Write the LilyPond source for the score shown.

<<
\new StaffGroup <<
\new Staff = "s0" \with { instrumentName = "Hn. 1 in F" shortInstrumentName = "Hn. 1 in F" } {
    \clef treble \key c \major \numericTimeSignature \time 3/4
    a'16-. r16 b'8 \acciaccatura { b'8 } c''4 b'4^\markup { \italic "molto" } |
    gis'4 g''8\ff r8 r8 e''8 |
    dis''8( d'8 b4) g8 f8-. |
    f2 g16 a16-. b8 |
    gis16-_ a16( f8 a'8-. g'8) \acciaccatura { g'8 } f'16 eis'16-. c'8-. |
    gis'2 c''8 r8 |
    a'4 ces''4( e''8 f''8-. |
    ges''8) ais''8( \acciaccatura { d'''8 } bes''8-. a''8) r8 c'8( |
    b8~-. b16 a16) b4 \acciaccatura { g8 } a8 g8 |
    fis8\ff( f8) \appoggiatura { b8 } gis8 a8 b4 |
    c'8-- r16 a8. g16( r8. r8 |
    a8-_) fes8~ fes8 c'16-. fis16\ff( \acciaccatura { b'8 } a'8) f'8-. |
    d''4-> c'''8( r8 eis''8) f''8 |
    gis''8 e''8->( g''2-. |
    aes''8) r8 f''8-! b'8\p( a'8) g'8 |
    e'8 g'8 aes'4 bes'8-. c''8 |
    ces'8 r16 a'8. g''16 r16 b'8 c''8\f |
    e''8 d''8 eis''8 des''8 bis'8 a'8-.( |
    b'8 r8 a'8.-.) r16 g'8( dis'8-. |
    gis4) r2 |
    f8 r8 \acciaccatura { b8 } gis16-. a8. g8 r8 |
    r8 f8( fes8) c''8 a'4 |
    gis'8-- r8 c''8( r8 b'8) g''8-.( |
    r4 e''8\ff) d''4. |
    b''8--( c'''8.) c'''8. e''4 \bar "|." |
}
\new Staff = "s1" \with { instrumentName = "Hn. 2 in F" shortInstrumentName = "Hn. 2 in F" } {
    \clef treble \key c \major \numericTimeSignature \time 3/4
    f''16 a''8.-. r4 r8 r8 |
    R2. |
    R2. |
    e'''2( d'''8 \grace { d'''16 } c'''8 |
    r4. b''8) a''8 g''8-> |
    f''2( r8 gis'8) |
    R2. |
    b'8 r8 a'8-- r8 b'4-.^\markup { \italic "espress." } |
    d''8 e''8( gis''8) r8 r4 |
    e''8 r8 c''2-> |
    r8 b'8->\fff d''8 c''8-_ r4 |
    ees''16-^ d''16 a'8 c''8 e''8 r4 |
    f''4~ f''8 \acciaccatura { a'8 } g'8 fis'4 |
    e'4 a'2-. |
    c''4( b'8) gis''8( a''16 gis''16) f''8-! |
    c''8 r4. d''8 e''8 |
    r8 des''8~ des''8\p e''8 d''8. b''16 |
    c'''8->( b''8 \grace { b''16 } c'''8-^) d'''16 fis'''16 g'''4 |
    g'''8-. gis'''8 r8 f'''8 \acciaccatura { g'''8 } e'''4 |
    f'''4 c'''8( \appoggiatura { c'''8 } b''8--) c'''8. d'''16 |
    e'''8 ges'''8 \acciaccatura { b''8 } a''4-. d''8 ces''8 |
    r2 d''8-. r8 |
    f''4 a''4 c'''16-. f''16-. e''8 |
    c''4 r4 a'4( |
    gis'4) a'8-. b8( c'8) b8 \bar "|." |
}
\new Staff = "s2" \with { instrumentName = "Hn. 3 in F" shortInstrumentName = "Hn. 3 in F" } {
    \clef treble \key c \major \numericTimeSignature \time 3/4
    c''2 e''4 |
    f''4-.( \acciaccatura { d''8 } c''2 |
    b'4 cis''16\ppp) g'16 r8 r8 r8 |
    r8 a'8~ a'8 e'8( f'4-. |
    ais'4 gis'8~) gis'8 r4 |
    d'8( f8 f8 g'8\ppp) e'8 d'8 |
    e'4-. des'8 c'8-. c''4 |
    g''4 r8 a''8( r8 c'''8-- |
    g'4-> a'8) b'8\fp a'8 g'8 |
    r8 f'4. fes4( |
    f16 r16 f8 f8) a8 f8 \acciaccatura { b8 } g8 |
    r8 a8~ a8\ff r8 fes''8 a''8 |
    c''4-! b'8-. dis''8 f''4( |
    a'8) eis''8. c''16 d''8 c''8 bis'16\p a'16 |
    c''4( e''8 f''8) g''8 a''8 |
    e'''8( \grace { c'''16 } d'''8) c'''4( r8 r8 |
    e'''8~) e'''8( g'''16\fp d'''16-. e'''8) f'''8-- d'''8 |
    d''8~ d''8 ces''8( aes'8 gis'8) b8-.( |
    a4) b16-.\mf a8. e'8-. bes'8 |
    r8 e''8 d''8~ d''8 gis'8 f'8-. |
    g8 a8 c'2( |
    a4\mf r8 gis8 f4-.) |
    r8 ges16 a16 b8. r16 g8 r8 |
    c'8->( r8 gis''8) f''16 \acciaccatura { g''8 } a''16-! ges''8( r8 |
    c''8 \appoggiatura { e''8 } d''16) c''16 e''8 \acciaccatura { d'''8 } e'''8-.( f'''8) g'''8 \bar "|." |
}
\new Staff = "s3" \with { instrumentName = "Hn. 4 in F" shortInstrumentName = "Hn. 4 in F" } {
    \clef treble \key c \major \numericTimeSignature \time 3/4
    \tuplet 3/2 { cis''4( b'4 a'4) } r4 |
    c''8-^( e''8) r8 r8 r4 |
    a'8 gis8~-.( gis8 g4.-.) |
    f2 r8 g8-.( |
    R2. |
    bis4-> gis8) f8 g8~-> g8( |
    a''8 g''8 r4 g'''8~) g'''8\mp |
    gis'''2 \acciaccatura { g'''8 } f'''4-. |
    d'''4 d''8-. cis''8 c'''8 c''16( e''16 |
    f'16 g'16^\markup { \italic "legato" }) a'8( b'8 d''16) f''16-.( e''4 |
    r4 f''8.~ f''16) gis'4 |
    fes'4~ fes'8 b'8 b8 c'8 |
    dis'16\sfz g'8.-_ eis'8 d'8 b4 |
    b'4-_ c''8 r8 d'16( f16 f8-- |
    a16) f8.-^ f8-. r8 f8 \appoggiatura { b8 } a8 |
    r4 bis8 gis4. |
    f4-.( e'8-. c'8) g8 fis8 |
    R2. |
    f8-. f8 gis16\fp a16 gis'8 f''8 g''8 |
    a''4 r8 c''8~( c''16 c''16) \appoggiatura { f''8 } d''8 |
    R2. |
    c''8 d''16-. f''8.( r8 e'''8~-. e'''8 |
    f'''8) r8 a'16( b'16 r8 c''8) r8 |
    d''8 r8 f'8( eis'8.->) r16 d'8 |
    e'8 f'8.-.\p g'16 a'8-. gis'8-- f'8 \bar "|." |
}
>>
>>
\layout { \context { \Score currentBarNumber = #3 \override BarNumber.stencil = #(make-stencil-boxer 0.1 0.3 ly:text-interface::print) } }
☆ ☆ ☆
Task>
Identify each line in the rows above that contains the string "appoggiatura", and copy those lines in full. The match is case-sensitive.

Correct answer>
    fis8\ff( f8) \appoggiatura { b8 } gis8 a8 b4 |
    f'''4 c'''8( \appoggiatura { c'''8 } b''8--) c'''8. d'''16 |
    c''8 \appoggiatura { e''8 } d''16) c''16 e''8 \acciaccatura { d'''8 } e'''8-.( f'''8) g'''8 \bar "|." |
    a16) f8.-^ f8-. r8 f8 \appoggiatura { b8 } a8 |
    a''4 r8 c''8~( c''16 c''16) \appoggiatura { f''8 } d''8 |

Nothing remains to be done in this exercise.